* [What needs to be done]:
Could you print exactly the lines of the listing below, starting at the line that has "none -> white round brick D7 level 1" and ending at the line that has "none -> brown round brick H11 level 1", and only those lines?

* [Source material]:
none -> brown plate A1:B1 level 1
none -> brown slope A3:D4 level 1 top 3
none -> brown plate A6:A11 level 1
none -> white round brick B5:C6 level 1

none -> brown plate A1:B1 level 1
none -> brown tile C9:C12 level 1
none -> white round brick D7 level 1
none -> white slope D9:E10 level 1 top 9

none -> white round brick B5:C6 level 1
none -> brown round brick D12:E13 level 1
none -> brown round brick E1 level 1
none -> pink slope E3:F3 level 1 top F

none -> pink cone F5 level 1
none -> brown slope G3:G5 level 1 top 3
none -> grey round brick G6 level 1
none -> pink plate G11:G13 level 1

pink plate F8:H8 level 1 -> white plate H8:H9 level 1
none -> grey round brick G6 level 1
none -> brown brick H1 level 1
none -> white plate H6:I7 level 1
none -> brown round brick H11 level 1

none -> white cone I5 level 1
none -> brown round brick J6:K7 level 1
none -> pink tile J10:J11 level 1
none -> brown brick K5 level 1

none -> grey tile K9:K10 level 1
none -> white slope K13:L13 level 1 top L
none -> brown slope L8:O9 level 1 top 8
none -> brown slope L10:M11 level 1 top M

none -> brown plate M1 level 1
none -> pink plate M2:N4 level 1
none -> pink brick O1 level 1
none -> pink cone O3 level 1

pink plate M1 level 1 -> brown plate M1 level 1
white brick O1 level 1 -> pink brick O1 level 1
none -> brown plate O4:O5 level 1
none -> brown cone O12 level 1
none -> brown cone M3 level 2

* [Output of the task]:
none -> white round brick D7 level 1
none -> white slope D9:E10 level 1 top 9

none -> white round brick B5:C6 level 1
none -> brown round brick D12:E13 level 1
none -> brown round brick E1 level 1
none -> pink slope E3:F3 level 1 top F

none -> pink cone F5 level 1
none -> brown slope G3:G5 level 1 top 3
none -> grey round brick G6 level 1
none -> pink plate G11:G13 level 1

pink plate F8:H8 level 1 -> white plate H8:H9 level 1
none -> grey round brick G6 level 1
none -> brown brick H1 level 1
none -> white plate H6:I7 level 1
none -> brown round brick H11 level 1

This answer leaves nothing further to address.